Material for this exercise »
## START
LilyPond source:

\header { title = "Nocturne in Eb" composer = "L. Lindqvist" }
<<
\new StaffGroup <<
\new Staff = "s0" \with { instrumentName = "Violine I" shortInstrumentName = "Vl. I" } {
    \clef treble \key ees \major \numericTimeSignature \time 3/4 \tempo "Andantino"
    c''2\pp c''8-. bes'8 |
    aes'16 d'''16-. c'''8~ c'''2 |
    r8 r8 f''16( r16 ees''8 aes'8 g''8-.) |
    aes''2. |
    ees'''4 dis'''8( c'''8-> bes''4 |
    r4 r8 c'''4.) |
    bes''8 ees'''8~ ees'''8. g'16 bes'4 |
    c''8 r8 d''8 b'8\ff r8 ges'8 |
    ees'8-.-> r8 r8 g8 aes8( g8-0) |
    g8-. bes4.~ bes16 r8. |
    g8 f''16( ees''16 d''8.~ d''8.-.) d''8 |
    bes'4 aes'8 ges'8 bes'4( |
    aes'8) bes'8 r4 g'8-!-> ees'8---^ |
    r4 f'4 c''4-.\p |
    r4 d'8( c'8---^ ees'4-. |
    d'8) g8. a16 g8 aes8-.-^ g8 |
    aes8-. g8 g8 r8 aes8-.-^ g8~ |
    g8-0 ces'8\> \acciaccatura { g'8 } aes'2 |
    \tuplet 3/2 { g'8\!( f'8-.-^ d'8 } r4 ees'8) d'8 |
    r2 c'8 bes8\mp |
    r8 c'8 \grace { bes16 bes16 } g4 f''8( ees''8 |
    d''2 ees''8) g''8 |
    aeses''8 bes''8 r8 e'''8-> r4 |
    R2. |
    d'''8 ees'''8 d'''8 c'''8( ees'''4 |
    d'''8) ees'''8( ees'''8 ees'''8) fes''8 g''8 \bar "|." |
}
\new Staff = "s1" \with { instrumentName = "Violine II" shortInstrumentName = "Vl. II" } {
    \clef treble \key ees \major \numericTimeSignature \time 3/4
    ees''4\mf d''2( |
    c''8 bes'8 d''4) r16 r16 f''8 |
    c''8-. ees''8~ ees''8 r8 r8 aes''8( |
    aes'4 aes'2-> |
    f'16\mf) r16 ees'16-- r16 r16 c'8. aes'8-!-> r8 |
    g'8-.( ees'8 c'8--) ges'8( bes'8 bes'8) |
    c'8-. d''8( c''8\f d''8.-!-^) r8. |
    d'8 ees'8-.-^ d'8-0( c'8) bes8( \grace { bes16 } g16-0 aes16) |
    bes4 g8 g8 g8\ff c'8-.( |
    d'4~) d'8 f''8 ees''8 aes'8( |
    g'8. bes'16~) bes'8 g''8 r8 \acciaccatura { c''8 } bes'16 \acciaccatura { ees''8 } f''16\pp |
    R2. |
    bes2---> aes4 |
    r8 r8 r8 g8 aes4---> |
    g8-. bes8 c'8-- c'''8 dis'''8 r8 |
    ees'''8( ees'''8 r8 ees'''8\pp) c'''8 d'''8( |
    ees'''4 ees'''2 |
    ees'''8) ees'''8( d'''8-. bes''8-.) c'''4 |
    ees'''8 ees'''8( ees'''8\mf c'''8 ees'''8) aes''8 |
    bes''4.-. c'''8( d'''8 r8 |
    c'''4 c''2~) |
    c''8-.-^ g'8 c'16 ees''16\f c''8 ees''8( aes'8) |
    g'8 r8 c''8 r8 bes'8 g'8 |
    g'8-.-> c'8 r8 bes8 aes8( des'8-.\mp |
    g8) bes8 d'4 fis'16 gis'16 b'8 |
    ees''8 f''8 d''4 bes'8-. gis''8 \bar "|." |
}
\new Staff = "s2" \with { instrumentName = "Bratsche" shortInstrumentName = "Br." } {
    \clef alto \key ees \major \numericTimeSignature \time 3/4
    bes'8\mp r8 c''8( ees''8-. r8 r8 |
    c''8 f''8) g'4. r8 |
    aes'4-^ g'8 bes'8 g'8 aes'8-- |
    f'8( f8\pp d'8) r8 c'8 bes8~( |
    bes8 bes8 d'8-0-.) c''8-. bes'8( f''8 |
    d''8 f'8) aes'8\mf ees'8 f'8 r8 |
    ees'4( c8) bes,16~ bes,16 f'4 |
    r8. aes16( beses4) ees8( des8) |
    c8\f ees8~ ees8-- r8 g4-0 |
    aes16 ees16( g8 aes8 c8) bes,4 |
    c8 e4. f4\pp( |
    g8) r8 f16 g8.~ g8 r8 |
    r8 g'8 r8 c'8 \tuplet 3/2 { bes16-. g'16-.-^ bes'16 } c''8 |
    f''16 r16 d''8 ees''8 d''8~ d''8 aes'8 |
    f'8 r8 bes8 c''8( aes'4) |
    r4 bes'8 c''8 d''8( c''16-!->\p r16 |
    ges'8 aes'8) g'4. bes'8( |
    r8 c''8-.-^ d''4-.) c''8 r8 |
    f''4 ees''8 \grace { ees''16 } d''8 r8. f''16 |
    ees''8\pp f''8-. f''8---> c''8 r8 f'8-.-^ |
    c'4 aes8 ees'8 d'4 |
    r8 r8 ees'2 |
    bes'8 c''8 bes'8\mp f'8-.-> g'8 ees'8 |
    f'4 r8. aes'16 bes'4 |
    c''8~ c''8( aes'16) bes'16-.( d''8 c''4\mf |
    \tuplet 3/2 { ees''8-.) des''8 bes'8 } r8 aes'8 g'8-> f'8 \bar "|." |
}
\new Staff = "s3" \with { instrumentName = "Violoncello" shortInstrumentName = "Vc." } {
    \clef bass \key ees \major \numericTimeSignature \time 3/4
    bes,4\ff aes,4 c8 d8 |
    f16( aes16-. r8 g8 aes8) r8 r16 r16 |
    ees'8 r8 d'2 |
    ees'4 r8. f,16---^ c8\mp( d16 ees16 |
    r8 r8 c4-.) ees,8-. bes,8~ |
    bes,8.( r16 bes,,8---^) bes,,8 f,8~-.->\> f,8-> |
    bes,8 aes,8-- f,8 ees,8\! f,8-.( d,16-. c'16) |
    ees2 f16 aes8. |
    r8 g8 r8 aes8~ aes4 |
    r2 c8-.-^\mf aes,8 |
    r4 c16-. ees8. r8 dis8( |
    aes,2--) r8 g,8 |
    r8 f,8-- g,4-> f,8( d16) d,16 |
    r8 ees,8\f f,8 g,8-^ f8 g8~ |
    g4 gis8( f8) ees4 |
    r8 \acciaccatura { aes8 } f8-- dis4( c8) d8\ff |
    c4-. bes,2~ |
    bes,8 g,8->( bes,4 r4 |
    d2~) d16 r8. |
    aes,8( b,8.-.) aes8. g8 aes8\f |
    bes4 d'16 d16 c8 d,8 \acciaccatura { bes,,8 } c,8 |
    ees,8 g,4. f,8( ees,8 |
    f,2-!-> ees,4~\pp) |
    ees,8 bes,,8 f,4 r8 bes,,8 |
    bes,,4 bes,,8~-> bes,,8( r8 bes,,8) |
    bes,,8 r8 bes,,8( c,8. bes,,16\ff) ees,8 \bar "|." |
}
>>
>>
## END
Work instructions » How many lines in the material above contain the string "tuplet"? Reply with the number only.

Answer » 3